:: Task prompt ::
The required output is the lines below from the line containing "to <146, 173>" to the line containing "bulb <468, 291>", inclusive, retyped exactly. No other lines belong in it.

:: Data ::
---

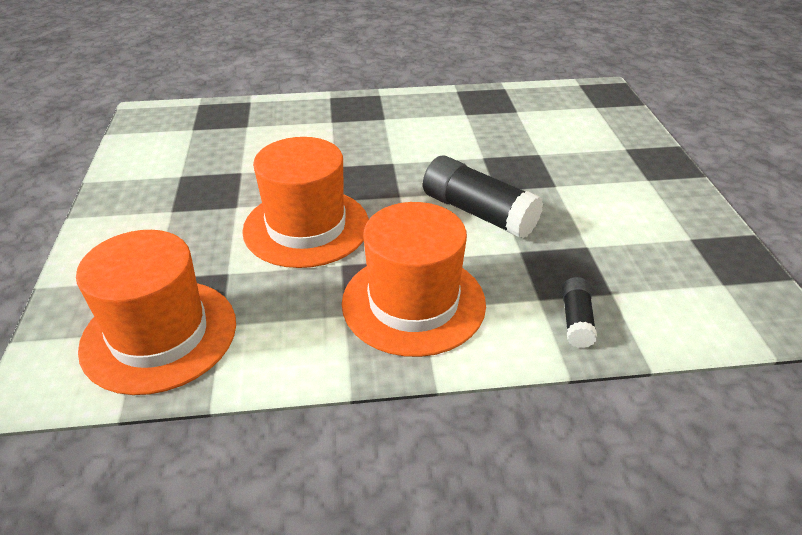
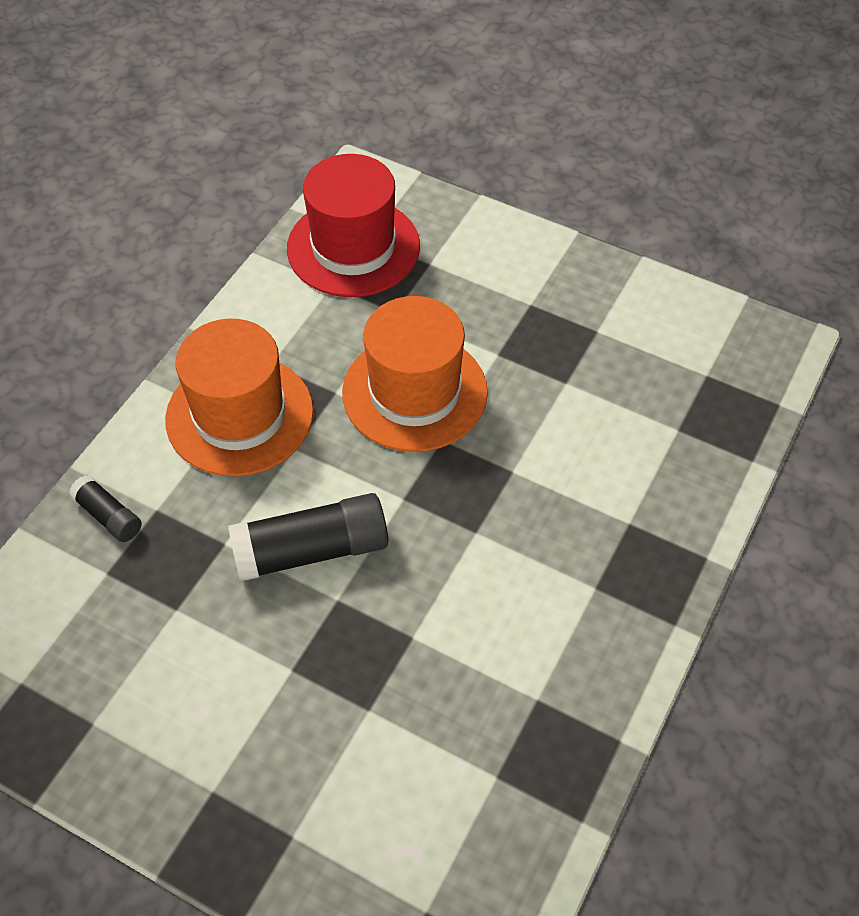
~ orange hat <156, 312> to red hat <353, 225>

---

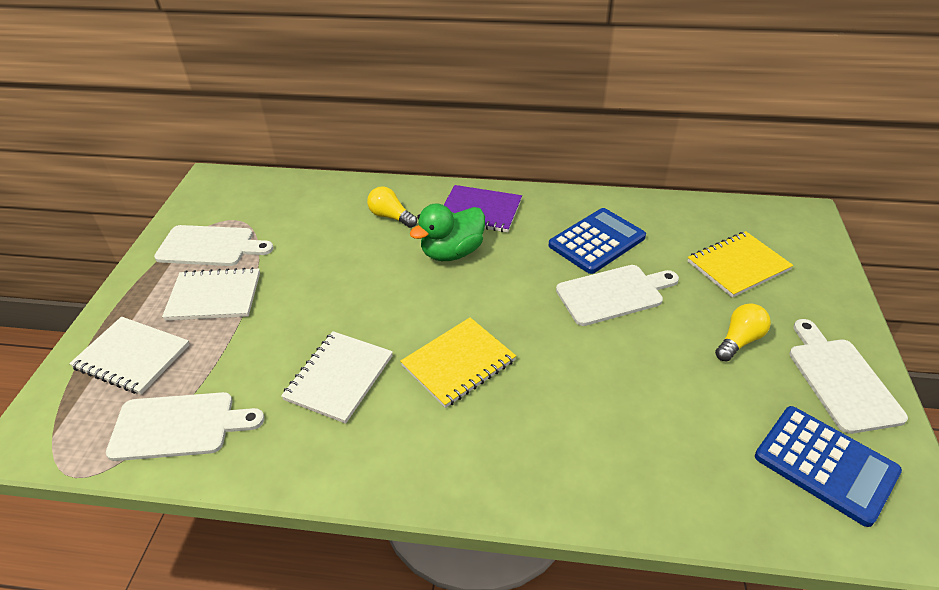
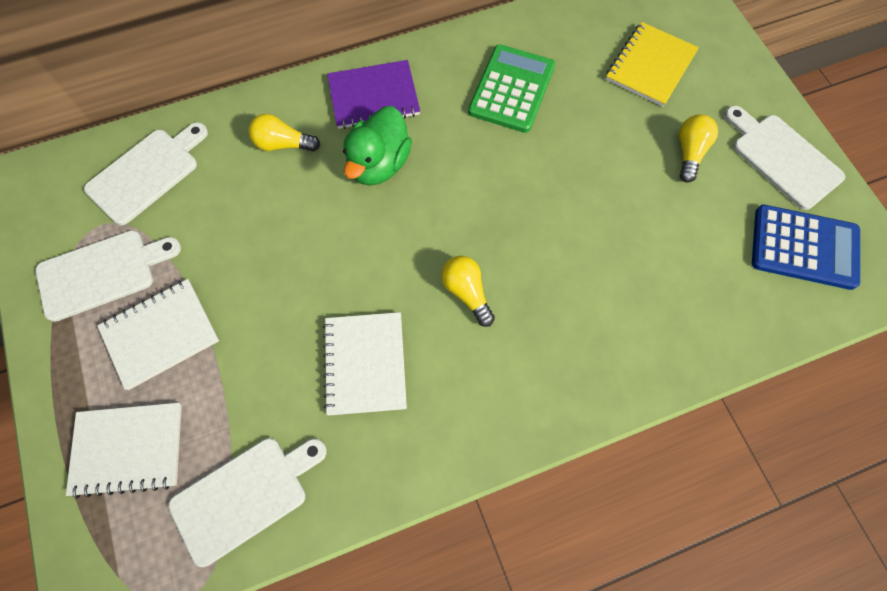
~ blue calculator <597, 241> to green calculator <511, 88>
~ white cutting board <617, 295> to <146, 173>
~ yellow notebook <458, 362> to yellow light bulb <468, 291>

---

:: Answer space ::
~ white cutting board <617, 295> to <146, 173>
~ yellow notebook <458, 362> to yellow light bulb <468, 291>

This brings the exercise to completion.